[Records from a collection]

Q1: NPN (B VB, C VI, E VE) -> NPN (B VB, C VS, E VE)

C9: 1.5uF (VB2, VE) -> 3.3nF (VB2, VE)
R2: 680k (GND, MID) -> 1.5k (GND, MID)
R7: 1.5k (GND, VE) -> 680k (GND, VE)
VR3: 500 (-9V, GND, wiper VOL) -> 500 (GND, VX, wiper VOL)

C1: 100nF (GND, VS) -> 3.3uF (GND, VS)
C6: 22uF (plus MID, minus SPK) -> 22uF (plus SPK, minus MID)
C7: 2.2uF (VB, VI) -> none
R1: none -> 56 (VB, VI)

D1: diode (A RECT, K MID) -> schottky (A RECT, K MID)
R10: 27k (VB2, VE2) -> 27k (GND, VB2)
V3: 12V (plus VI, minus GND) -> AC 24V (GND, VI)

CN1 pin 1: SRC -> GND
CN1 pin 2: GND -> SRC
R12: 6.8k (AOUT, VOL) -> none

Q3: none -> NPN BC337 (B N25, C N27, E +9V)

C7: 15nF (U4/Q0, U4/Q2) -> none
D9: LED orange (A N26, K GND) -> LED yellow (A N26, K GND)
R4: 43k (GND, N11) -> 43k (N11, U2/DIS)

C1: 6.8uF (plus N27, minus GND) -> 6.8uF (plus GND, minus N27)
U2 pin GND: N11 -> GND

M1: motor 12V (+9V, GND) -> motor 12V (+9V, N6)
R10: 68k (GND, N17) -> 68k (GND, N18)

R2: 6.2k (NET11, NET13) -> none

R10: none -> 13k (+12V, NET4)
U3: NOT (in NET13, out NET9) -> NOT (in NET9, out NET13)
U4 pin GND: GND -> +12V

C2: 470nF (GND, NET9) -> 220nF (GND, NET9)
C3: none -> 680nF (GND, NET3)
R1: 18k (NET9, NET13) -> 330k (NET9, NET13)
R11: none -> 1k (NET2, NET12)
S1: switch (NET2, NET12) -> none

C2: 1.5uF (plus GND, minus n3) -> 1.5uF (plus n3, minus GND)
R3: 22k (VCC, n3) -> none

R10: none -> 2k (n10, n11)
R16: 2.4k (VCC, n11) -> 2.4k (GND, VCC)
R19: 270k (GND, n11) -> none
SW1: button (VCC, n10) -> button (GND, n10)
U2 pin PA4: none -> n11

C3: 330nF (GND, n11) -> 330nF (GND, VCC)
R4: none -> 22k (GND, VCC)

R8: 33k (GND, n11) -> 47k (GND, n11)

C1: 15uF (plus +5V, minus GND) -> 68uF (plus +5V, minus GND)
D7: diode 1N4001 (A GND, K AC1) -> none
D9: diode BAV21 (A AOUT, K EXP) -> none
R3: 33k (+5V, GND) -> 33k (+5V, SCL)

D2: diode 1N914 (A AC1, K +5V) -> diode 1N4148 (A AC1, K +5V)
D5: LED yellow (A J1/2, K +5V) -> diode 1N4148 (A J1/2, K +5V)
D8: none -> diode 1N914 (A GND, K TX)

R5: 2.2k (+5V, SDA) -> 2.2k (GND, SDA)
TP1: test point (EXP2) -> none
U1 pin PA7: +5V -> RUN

**Required action:** Exactly repeat the lines above, from the opening line through the one with "C1: 100nF (GND, VS) -> 3.3uF (GND, VS)", and include nothing else.

**Written response:**
Q1: NPN (B VB, C VI, E VE) -> NPN (B VB, C VS, E VE)

C9: 1.5uF (VB2, VE) -> 3.3nF (VB2, VE)
R2: 680k (GND, MID) -> 1.5k (GND, MID)
R7: 1.5k (GND, VE) -> 680k (GND, VE)
VR3: 500 (-9V, GND, wiper VOL) -> 500 (GND, VX, wiper VOL)

C1: 100nF (GND, VS) -> 3.3uF (GND, VS)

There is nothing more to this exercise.